What to produce: Leaving the pictures aside, restate all of the data exactly.

(Items listed in a dataset)
● ● ● ●

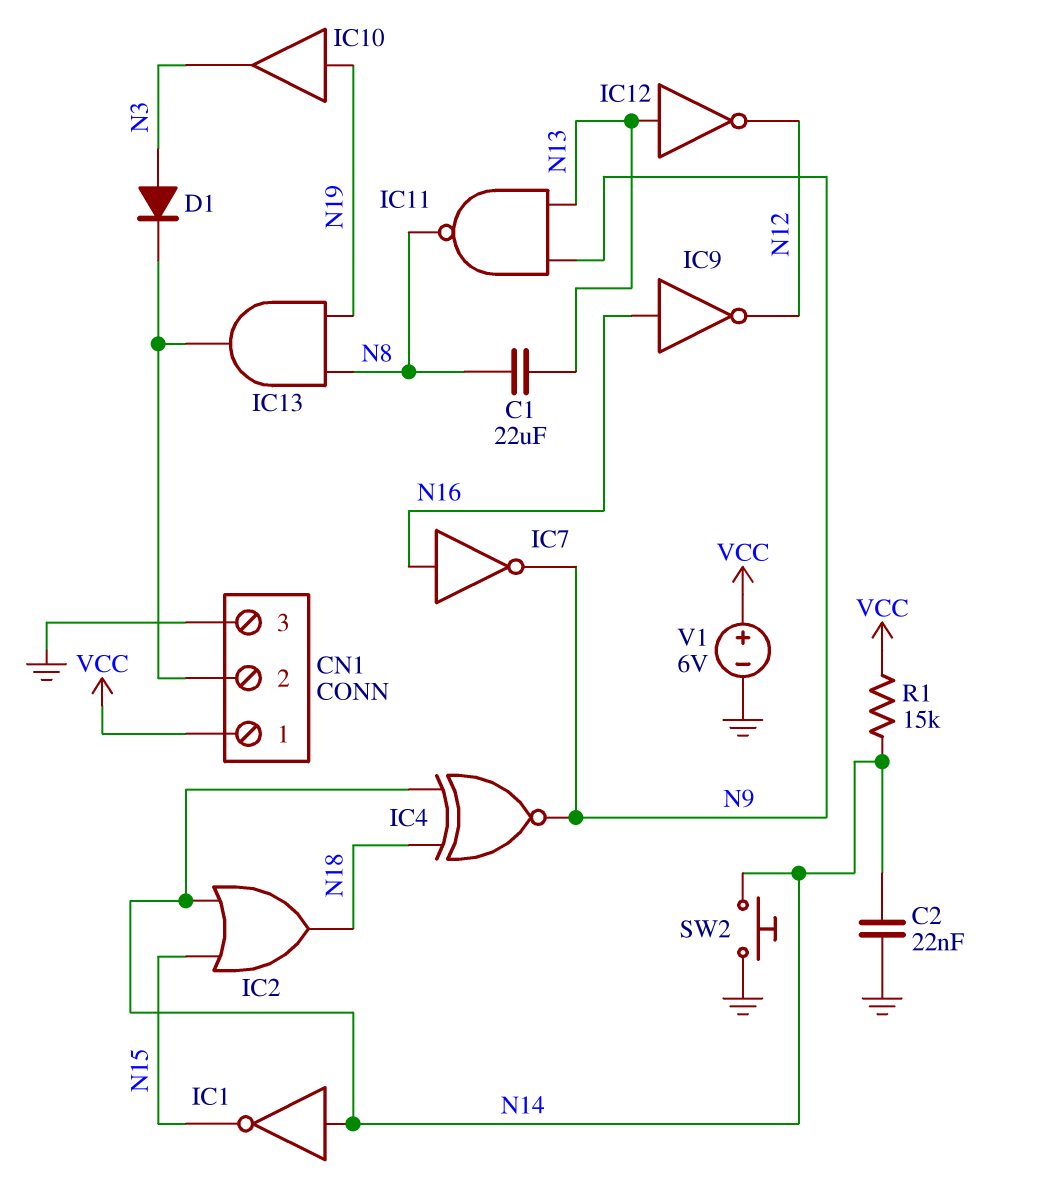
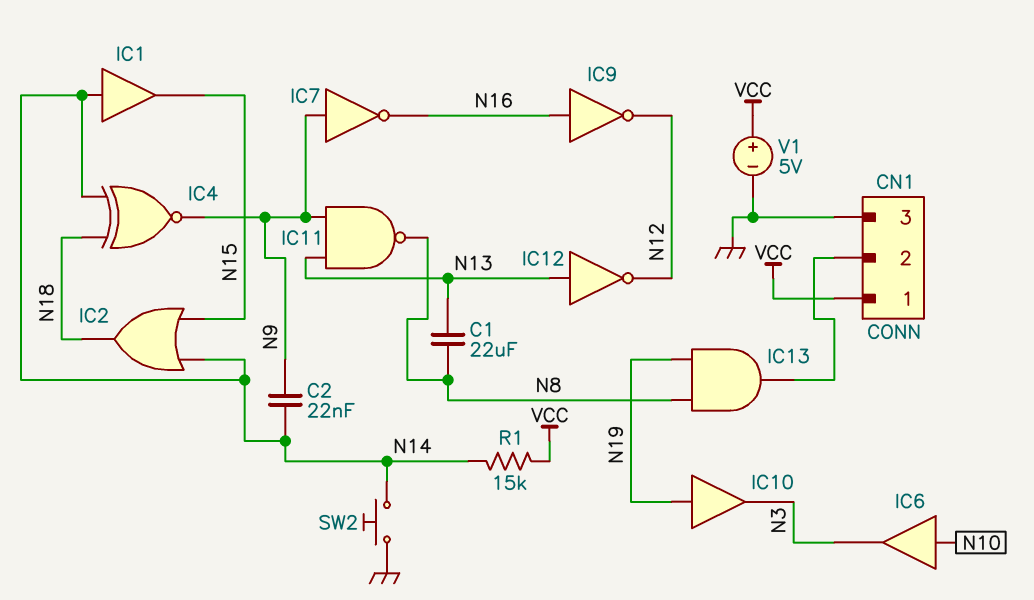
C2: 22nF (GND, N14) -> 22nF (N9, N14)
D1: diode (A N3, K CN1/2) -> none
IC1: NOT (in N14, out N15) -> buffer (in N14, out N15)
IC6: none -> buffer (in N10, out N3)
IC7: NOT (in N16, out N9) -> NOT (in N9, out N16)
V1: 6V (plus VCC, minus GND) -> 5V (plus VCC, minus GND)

● ● ● ●

Exercise solution:
C2: 22nF (GND, N14) -> 22nF (N9, N14)
D1: diode (A N3, K CN1/2) -> none
IC1: NOT (in N14, out N15) -> buffer (in N14, out N15)
IC6: none -> buffer (in N10, out N3)
IC7: NOT (in N16, out N9) -> NOT (in N9, out N16)
V1: 6V (plus VCC, minus GND) -> 5V (plus VCC, minus GND)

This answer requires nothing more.